TASK PROMPT:
Would it be possible to write out each entry below exactly, without the pictures?

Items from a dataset
#####

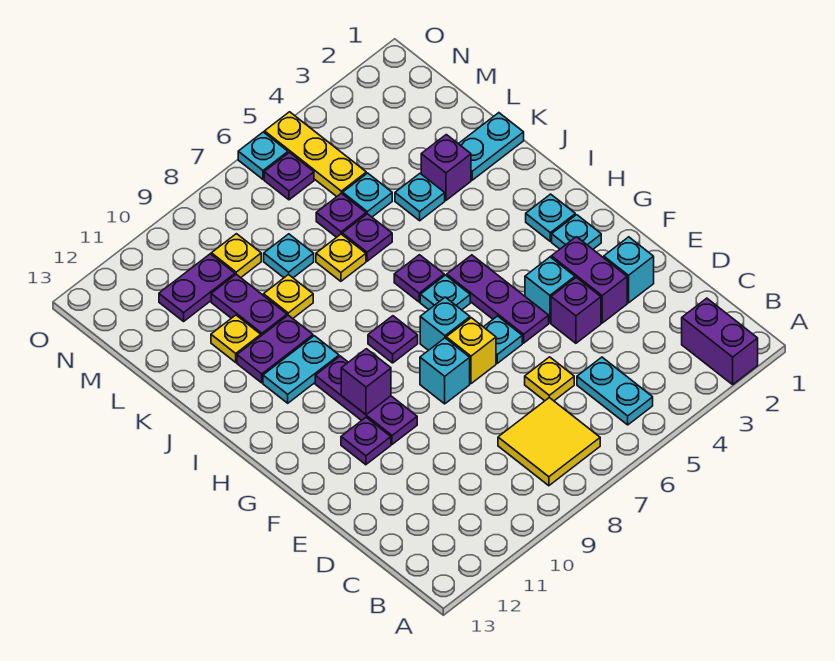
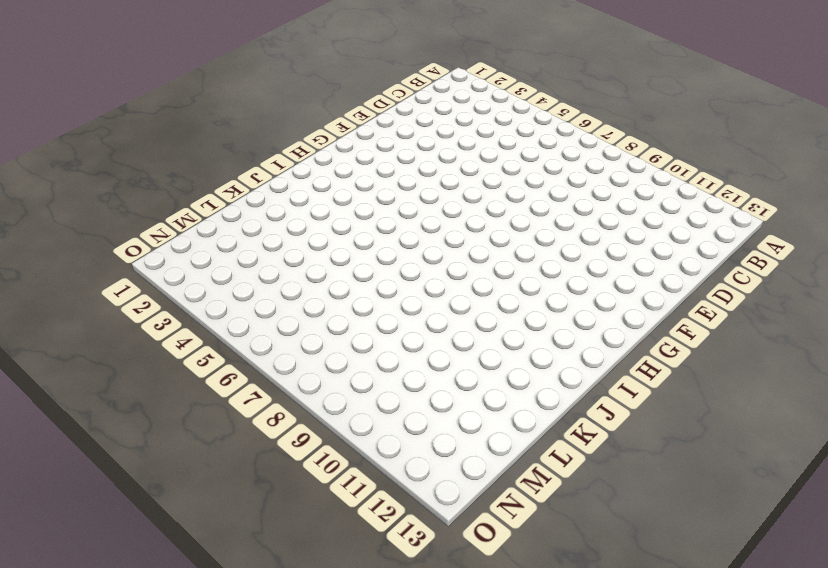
none -> purple brick A2:B2 level 1
none -> cyan plate B5:C5 level 1
none -> yellow tile B7:C8 level 1
none -> yellow plate D6 level 1

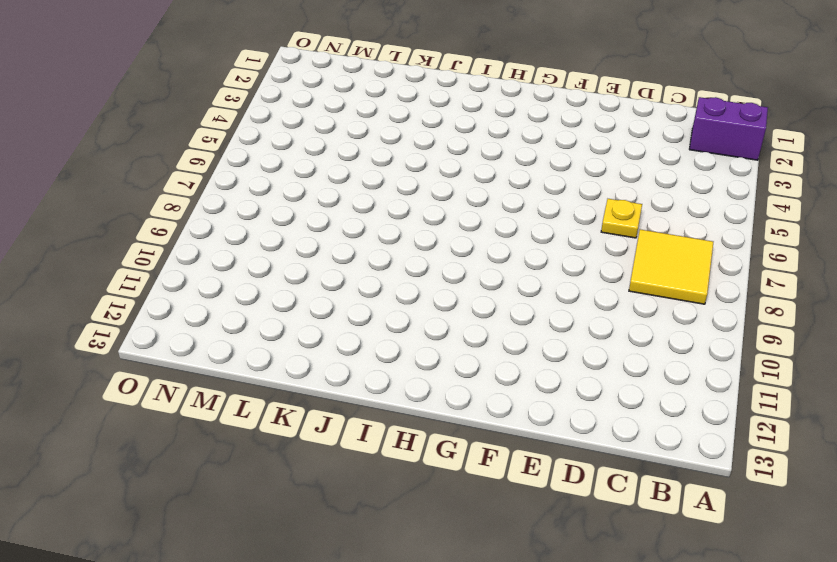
none -> cyan plate B5:C5 level 1
none -> cyan brick E2 level 1
none -> purple brick E3:F3 level 1
none -> purple brick E4 level 1

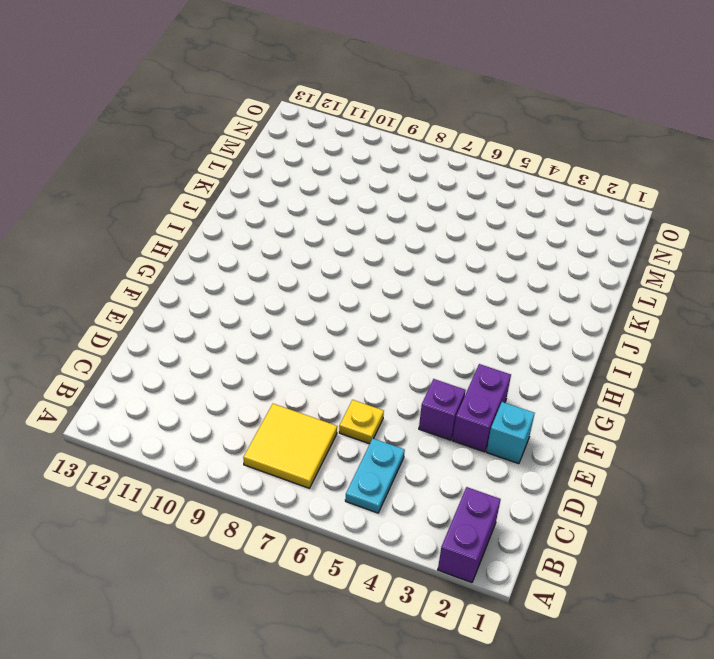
none -> cyan brick F4 level 1
none -> purple plate F5:H5 level 1
none -> cyan plate F6 level 1
none -> yellow brick F7 level 1

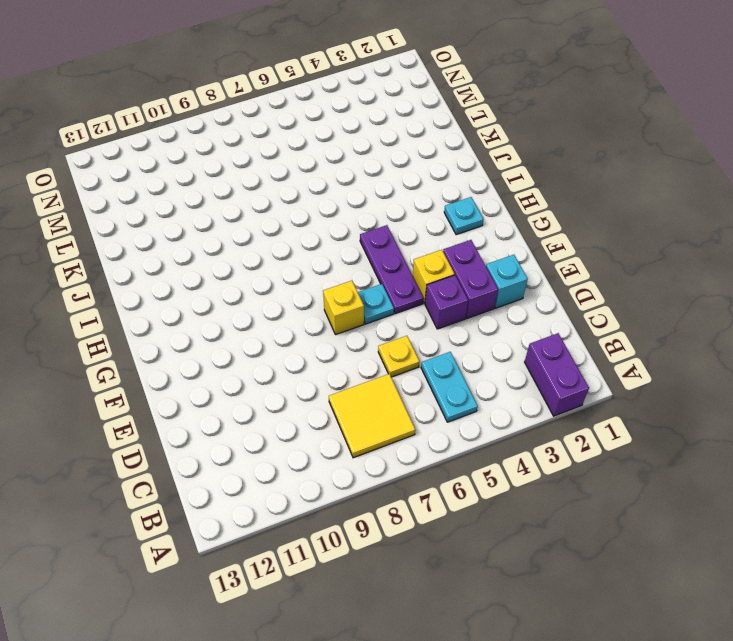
yellow brick F4 level 1 -> cyan brick F4 level 1
none -> cyan brick F8 level 1
none -> purple plate F10:H10 level 1
none -> purple plate F11 level 1
none -> cyan plate G2 level 1

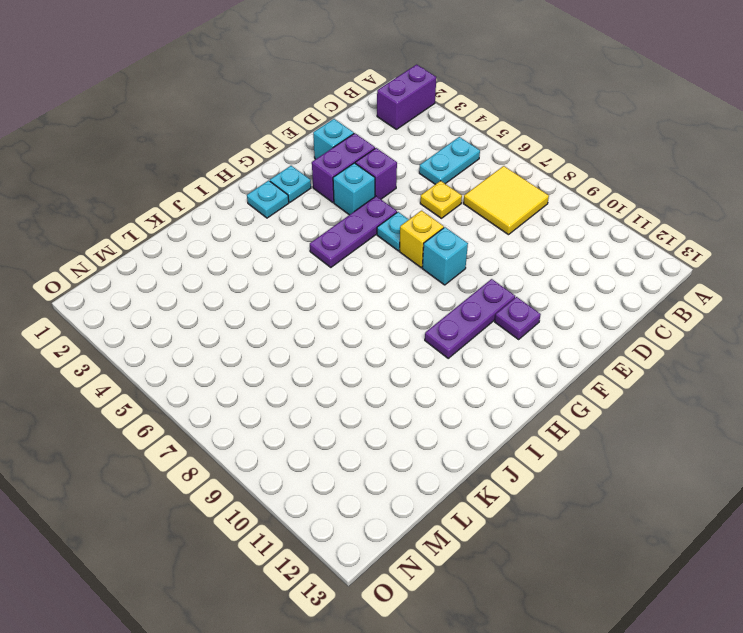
none -> cyan brick G7 level 1
none -> cyan plate H6 level 1
none -> purple plate H8 level 1
none -> purple plate I6 level 1

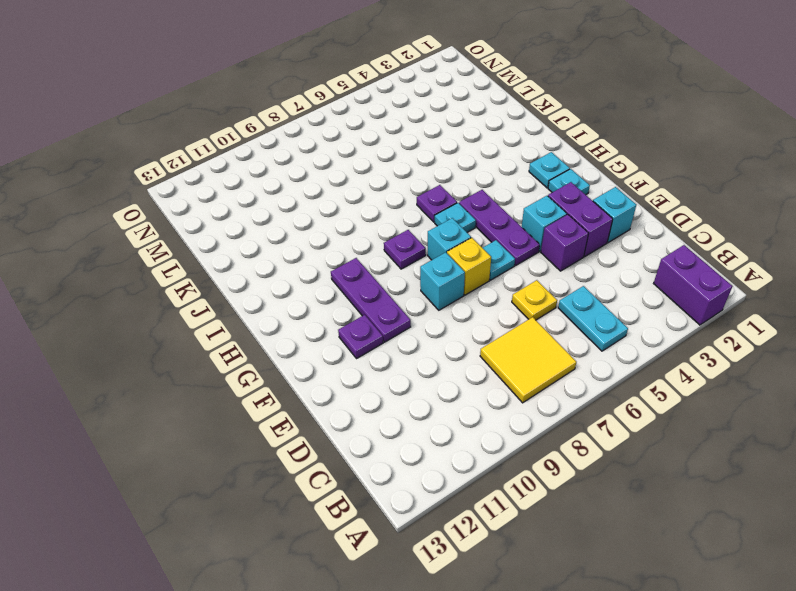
none -> cyan plate I10:I11 level 1
none -> purple plate J10:J11 level 1
none -> cyan plate K1:K2 level 1
none -> purple brick K3 level 1

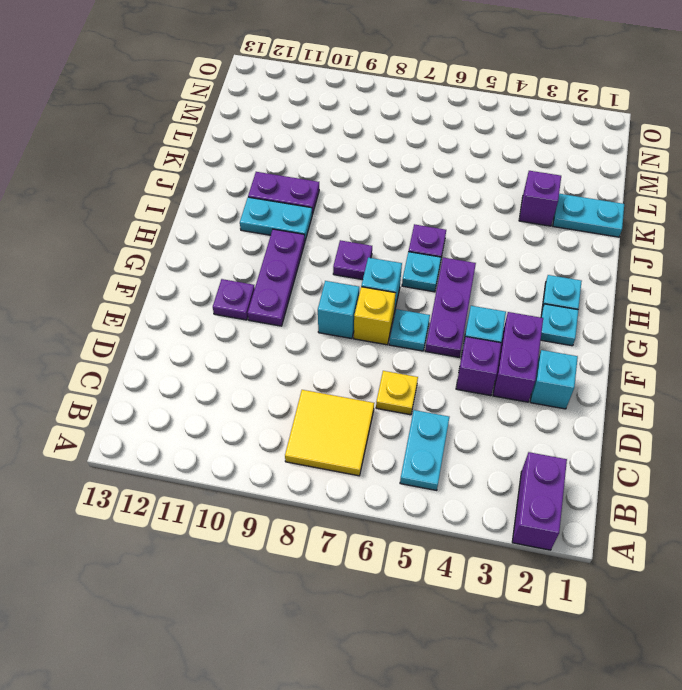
none -> cyan plate K4 level 1
none -> purple plate K6 level 1
none -> yellow plate K7 level 1
none -> yellow plate K9 level 1

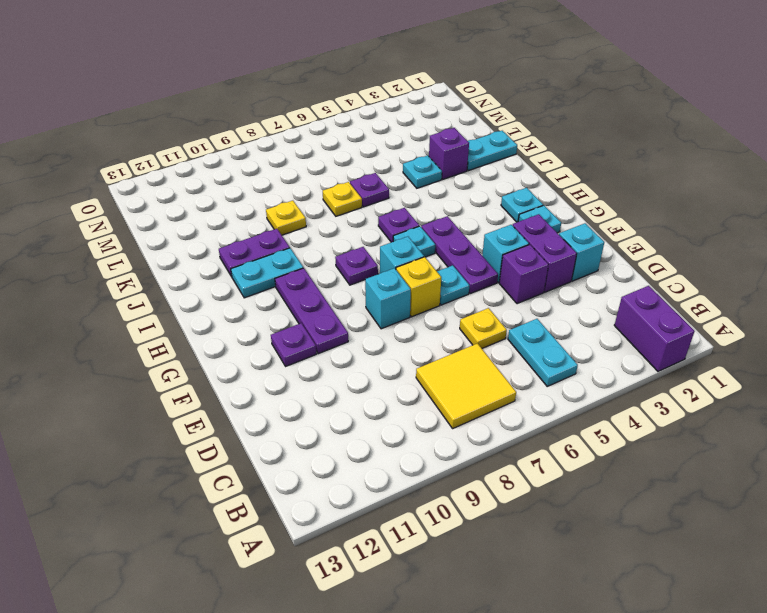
none -> purple plate K10:L10 level 1
none -> yellow plate K11 level 1
none -> cyan plate L5 level 1
none -> purple plate L6 level 1

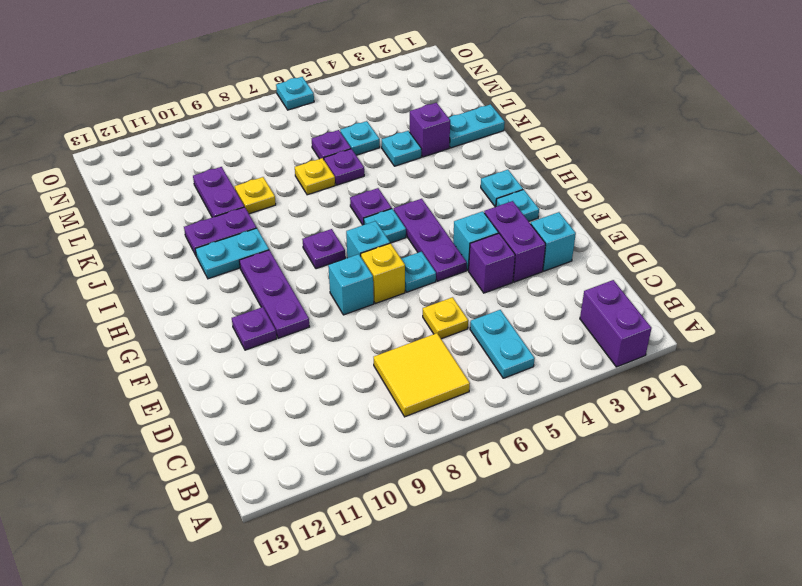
none -> yellow plate K11 level 1
none -> cyan plate L8 level 1
none -> yellow plate M5:O5 level 1
none -> yellow plate M9 level 1

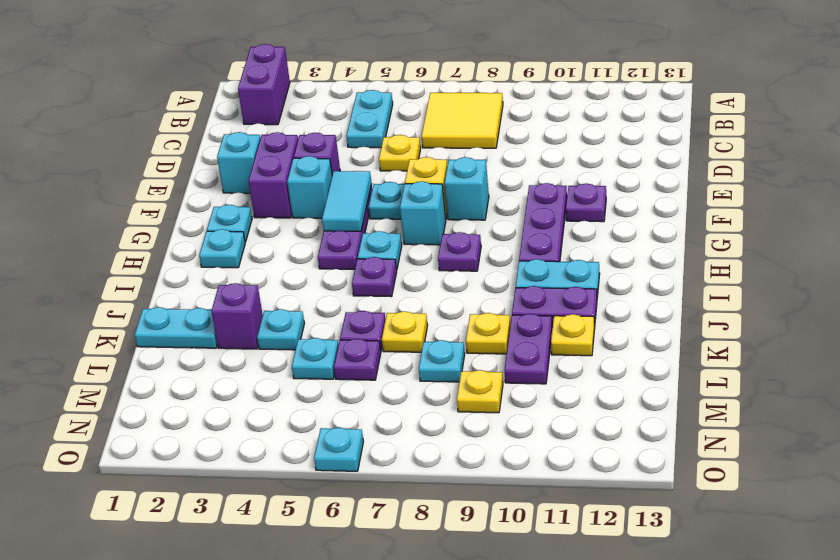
cyan tile F5:G5 level 2 -> none
none -> yellow plate M5:O5 level 1
none -> purple plate M10:M11 level 1
none -> purple plate N6 level 1
none -> purple brick G10 level 2

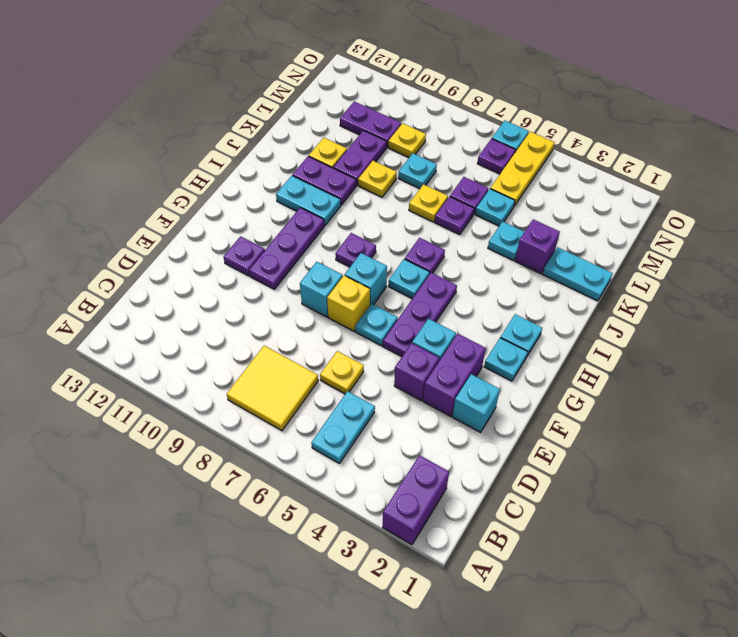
none -> purple brick G10 level 2

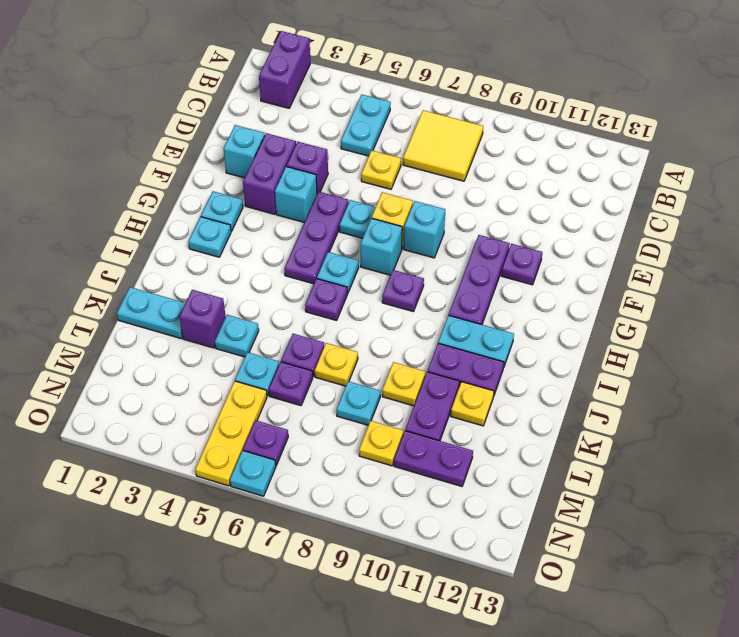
none -> purple brick G10 level 2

#####

WRITTEN SOLUTION:
none -> purple brick A2:B2 level 1
none -> cyan plate B5:C5 level 1
none -> yellow tile B7:C8 level 1
none -> yellow plate D6 level 1

none -> cyan plate B5:C5 level 1
none -> cyan brick E2 level 1
none -> purple brick E3:F3 level 1
none -> purple brick E4 level 1

none -> cyan brick F4 level 1
none -> purple plate F5:H5 level 1
none -> cyan plate F6 level 1
none -> yellow brick F7 level 1

yellow brick F4 level 1 -> cyan brick F4 level 1
none -> cyan brick F8 level 1
none -> purple plate F10:H10 level 1
none -> purple plate F11 level 1
none -> cyan plate G2 level 1

none -> cyan brick G7 level 1
none -> cyan plate H6 level 1
none -> purple plate H8 level 1
none -> purple plate I6 level 1

none -> cyan plate I10:I11 level 1
none -> purple plate J10:J11 level 1
none -> cyan plate K1:K2 level 1
none -> purple brick K3 level 1

none -> cyan plate K4 level 1
none -> purple plate K6 level 1
none -> yellow plate K7 level 1
none -> yellow plate K9 level 1

none -> purple plate K10:L10 level 1
none -> yellow plate K11 level 1
none -> cyan plate L5 level 1
none -> purple plate L6 level 1

none -> yellow plate K11 level 1
none -> cyan plate L8 level 1
none -> yellow plate M5:O5 level 1
none -> yellow plate M9 level 1

cyan tile F5:G5 level 2 -> none
none -> yellow plate M5:O5 level 1
none -> purple plate M10:M11 level 1
none -> purple plate N6 level 1
none -> purple brick G10 level 2

none -> purple brick G10 level 2

none -> purple brick G10 level 2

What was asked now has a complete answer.